§ **Assignment**
What is needed is an exact copy of all the entries.
^^^^^^^^^^^^^^^^
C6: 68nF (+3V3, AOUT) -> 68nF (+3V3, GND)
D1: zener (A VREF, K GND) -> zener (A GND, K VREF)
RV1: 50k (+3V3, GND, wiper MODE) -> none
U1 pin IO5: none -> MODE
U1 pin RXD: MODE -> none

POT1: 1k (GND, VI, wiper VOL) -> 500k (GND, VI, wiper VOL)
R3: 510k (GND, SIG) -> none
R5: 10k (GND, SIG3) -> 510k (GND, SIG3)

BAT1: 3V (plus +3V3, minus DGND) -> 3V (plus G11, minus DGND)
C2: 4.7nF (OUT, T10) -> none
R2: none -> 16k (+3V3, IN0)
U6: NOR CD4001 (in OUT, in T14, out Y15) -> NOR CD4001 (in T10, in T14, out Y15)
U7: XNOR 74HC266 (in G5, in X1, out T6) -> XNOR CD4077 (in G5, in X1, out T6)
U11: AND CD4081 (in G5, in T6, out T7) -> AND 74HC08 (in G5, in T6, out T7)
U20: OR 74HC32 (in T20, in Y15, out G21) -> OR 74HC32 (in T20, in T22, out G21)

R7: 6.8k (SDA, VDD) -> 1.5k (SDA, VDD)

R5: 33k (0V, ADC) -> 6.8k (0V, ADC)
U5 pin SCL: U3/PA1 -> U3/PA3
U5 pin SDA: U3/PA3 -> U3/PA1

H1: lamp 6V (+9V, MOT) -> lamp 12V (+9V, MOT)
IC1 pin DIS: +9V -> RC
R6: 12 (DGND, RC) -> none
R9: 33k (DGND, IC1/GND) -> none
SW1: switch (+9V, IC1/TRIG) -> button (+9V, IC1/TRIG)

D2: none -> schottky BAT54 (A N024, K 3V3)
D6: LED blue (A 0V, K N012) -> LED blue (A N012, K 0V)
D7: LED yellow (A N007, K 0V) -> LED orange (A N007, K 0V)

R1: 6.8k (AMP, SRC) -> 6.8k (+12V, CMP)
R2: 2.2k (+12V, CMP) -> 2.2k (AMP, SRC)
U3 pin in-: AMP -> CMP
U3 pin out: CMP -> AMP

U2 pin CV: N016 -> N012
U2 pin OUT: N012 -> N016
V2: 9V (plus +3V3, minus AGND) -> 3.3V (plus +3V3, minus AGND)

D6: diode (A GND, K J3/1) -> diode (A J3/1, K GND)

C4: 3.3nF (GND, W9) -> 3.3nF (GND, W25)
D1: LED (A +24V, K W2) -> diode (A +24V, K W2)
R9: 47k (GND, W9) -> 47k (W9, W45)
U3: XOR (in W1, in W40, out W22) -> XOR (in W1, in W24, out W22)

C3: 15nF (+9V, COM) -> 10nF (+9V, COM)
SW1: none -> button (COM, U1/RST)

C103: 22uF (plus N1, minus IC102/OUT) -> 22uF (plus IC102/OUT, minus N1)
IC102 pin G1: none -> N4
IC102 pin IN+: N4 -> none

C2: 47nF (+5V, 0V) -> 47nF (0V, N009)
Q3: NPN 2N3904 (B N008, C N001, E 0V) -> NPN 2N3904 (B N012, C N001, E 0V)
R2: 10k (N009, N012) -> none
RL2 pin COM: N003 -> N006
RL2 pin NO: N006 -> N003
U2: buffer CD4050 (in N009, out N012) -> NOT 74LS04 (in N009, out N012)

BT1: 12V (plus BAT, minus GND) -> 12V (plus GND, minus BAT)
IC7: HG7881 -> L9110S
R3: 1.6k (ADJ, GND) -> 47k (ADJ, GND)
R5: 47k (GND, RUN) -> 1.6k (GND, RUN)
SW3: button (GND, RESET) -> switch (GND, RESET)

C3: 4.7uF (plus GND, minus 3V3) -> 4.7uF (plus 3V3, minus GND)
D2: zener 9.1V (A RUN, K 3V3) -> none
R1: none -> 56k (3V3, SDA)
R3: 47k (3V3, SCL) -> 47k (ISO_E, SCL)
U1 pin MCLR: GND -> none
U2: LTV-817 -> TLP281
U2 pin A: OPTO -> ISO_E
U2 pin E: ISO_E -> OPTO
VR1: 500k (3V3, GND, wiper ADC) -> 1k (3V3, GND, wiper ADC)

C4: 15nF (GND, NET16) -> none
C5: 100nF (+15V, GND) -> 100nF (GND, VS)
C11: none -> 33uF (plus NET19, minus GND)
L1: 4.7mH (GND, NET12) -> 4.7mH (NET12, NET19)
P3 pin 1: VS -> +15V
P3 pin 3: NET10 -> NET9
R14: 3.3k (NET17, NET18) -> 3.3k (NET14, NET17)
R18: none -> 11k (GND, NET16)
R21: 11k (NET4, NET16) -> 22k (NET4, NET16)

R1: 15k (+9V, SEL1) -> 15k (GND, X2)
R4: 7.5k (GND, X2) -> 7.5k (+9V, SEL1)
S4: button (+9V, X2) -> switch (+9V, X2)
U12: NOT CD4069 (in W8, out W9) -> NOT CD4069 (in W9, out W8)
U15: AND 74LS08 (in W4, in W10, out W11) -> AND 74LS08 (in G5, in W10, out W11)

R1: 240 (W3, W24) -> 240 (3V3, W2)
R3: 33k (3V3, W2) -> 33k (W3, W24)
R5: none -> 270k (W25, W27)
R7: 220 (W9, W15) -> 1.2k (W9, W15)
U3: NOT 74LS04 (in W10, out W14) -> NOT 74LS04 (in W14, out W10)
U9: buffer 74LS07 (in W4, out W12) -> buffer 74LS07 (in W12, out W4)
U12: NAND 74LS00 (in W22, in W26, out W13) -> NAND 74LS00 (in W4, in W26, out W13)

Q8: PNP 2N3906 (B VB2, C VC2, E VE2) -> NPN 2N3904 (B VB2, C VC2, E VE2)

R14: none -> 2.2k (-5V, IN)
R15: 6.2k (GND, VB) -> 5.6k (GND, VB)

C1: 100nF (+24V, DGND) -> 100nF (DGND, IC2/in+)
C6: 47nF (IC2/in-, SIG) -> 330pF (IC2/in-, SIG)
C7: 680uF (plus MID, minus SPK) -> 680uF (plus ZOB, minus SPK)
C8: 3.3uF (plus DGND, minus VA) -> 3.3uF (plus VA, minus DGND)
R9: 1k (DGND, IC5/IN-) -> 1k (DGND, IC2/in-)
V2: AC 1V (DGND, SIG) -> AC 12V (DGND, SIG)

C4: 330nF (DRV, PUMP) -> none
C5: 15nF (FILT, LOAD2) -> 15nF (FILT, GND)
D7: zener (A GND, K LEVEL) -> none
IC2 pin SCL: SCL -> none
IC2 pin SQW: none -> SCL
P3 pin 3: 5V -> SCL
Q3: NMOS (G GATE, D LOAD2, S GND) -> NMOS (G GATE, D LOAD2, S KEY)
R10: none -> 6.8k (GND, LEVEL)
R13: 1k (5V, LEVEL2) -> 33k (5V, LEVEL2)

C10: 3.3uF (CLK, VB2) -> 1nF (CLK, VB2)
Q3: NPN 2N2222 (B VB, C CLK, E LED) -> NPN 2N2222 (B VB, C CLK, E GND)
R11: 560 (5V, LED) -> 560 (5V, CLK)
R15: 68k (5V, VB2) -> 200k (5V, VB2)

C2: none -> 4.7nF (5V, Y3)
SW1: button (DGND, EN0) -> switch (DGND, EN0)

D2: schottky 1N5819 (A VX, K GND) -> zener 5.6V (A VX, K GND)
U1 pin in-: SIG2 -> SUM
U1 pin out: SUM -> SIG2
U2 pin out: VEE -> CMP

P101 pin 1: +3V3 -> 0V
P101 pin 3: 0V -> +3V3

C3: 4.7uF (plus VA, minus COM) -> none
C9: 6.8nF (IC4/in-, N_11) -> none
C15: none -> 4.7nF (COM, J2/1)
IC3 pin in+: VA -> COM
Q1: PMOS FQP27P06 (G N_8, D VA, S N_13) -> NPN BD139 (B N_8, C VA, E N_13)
^^^^^^^^^^^^^^^^
§ **Answer section**
C6: 68nF (+3V3, AOUT) -> 68nF (+3V3, GND)
D1: zener (A VREF, K GND) -> zener (A GND, K VREF)
RV1: 50k (+3V3, GND, wiper MODE) -> none
U1 pin IO5: none -> MODE
U1 pin RXD: MODE -> none

POT1: 1k (GND, VI, wiper VOL) -> 500k (GND, VI, wiper VOL)
R3: 510k (GND, SIG) -> none
R5: 10k (GND, SIG3) -> 510k (GND, SIG3)

BAT1: 3V (plus +3V3, minus DGND) -> 3V (plus G11, minus DGND)
C2: 4.7nF (OUT, T10) -> none
R2: none -> 16k (+3V3, IN0)
U6: NOR CD4001 (in OUT, in T14, out Y15) -> NOR CD4001 (in T10, in T14, out Y15)
U7: XNOR 74HC266 (in G5, in X1, out T6) -> XNOR CD4077 (in G5, in X1, out T6)
U11: AND CD4081 (in G5, in T6, out T7) -> AND 74HC08 (in G5, in T6, out T7)
U20: OR 74HC32 (in T20, in Y15, out G21) -> OR 74HC32 (in T20, in T22, out G21)

R7: 6.8k (SDA, VDD) -> 1.5k (SDA, VDD)

R5: 33k (0V, ADC) -> 6.8k (0V, ADC)
U5 pin SCL: U3/PA1 -> U3/PA3
U5 pin SDA: U3/PA3 -> U3/PA1

H1: lamp 6V (+9V, MOT) -> lamp 12V (+9V, MOT)
IC1 pin DIS: +9V -> RC
R6: 12 (DGND, RC) -> none
R9: 33k (DGND, IC1/GND) -> none
SW1: switch (+9V, IC1/TRIG) -> button (+9V, IC1/TRIG)

D2: none -> schottky BAT54 (A N024, K 3V3)
D6: LED blue (A 0V, K N012) -> LED blue (A N012, K 0V)
D7: LED yellow (A N007, K 0V) -> LED orange (A N007, K 0V)

R1: 6.8k (AMP, SRC) -> 6.8k (+12V, CMP)
R2: 2.2k (+12V, CMP) -> 2.2k (AMP, SRC)
U3 pin in-: AMP -> CMP
U3 pin out: CMP -> AMP

U2 pin CV: N016 -> N012
U2 pin OUT: N012 -> N016
V2: 9V (plus +3V3, minus AGND) -> 3.3V (plus +3V3, minus AGND)

D6: diode (A GND, K J3/1) -> diode (A J3/1, K GND)

C4: 3.3nF (GND, W9) -> 3.3nF (GND, W25)
D1: LED (A +24V, K W2) -> diode (A +24V, K W2)
R9: 47k (GND, W9) -> 47k (W9, W45)
U3: XOR (in W1, in W40, out W22) -> XOR (in W1, in W24, out W22)

C3: 15nF (+9V, COM) -> 10nF (+9V, COM)
SW1: none -> button (COM, U1/RST)

C103: 22uF (plus N1, minus IC102/OUT) -> 22uF (plus IC102/OUT, minus N1)
IC102 pin G1: none -> N4
IC102 pin IN+: N4 -> none

C2: 47nF (+5V, 0V) -> 47nF (0V, N009)
Q3: NPN 2N3904 (B N008, C N001, E 0V) -> NPN 2N3904 (B N012, C N001, E 0V)
R2: 10k (N009, N012) -> none
RL2 pin COM: N003 -> N006
RL2 pin NO: N006 -> N003
U2: buffer CD4050 (in N009, out N012) -> NOT 74LS04 (in N009, out N012)

BT1: 12V (plus BAT, minus GND) -> 12V (plus GND, minus BAT)
IC7: HG7881 -> L9110S
R3: 1.6k (ADJ, GND) -> 47k (ADJ, GND)
R5: 47k (GND, RUN) -> 1.6k (GND, RUN)
SW3: button (GND, RESET) -> switch (GND, RESET)

C3: 4.7uF (plus GND, minus 3V3) -> 4.7uF (plus 3V3, minus GND)
D2: zener 9.1V (A RUN, K 3V3) -> none
R1: none -> 56k (3V3, SDA)
R3: 47k (3V3, SCL) -> 47k (ISO_E, SCL)
U1 pin MCLR: GND -> none
U2: LTV-817 -> TLP281
U2 pin A: OPTO -> ISO_E
U2 pin E: ISO_E -> OPTO
VR1: 500k (3V3, GND, wiper ADC) -> 1k (3V3, GND, wiper ADC)

C4: 15nF (GND, NET16) -> none
C5: 100nF (+15V, GND) -> 100nF (GND, VS)
C11: none -> 33uF (plus NET19, minus GND)
L1: 4.7mH (GND, NET12) -> 4.7mH (NET12, NET19)
P3 pin 1: VS -> +15V
P3 pin 3: NET10 -> NET9
R14: 3.3k (NET17, NET18) -> 3.3k (NET14, NET17)
R18: none -> 11k (GND, NET16)
R21: 11k (NET4, NET16) -> 22k (NET4, NET16)

R1: 15k (+9V, SEL1) -> 15k (GND, X2)
R4: 7.5k (GND, X2) -> 7.5k (+9V, SEL1)
S4: button (+9V, X2) -> switch (+9V, X2)
U12: NOT CD4069 (in W8, out W9) -> NOT CD4069 (in W9, out W8)
U15: AND 74LS08 (in W4, in W10, out W11) -> AND 74LS08 (in G5, in W10, out W11)

R1: 240 (W3, W24) -> 240 (3V3, W2)
R3: 33k (3V3, W2) -> 33k (W3, W24)
R5: none -> 270k (W25, W27)
R7: 220 (W9, W15) -> 1.2k (W9, W15)
U3: NOT 74LS04 (in W10, out W14) -> NOT 74LS04 (in W14, out W10)
U9: buffer 74LS07 (in W4, out W12) -> buffer 74LS07 (in W12, out W4)
U12: NAND 74LS00 (in W22, in W26, out W13) -> NAND 74LS00 (in W4, in W26, out W13)

Q8: PNP 2N3906 (B VB2, C VC2, E VE2) -> NPN 2N3904 (B VB2, C VC2, E VE2)

R14: none -> 2.2k (-5V, IN)
R15: 6.2k (GND, VB) -> 5.6k (GND, VB)

C1: 100nF (+24V, DGND) -> 100nF (DGND, IC2/in+)
C6: 47nF (IC2/in-, SIG) -> 330pF (IC2/in-, SIG)
C7: 680uF (plus MID, minus SPK) -> 680uF (plus ZOB, minus SPK)
C8: 3.3uF (plus DGND, minus VA) -> 3.3uF (plus VA, minus DGND)
R9: 1k (DGND, IC5/IN-) -> 1k (DGND, IC2/in-)
V2: AC 1V (DGND, SIG) -> AC 12V (DGND, SIG)

C4: 330nF (DRV, PUMP) -> none
C5: 15nF (FILT, LOAD2) -> 15nF (FILT, GND)
D7: zener (A GND, K LEVEL) -> none
IC2 pin SCL: SCL -> none
IC2 pin SQW: none -> SCL
P3 pin 3: 5V -> SCL
Q3: NMOS (G GATE, D LOAD2, S GND) -> NMOS (G GATE, D LOAD2, S KEY)
R10: none -> 6.8k (GND, LEVEL)
R13: 1k (5V, LEVEL2) -> 33k (5V, LEVEL2)

C10: 3.3uF (CLK, VB2) -> 1nF (CLK, VB2)
Q3: NPN 2N2222 (B VB, C CLK, E LED) -> NPN 2N2222 (B VB, C CLK, E GND)
R11: 560 (5V, LED) -> 560 (5V, CLK)
R15: 68k (5V, VB2) -> 200k (5V, VB2)

C2: none -> 4.7nF (5V, Y3)
SW1: button (DGND, EN0) -> switch (DGND, EN0)

D2: schottky 1N5819 (A VX, K GND) -> zener 5.6V (A VX, K GND)
U1 pin in-: SIG2 -> SUM
U1 pin out: SUM -> SIG2
U2 pin out: VEE -> CMP

P101 pin 1: +3V3 -> 0V
P101 pin 3: 0V -> +3V3

C3: 4.7uF (plus VA, minus COM) -> none
C9: 6.8nF (IC4/in-, N_11) -> none
C15: none -> 4.7nF (COM, J2/1)
IC3 pin in+: VA -> COM
Q1: PMOS FQP27P06 (G N_8, D VA, S N_13) -> NPN BD139 (B N_8, C VA, E N_13)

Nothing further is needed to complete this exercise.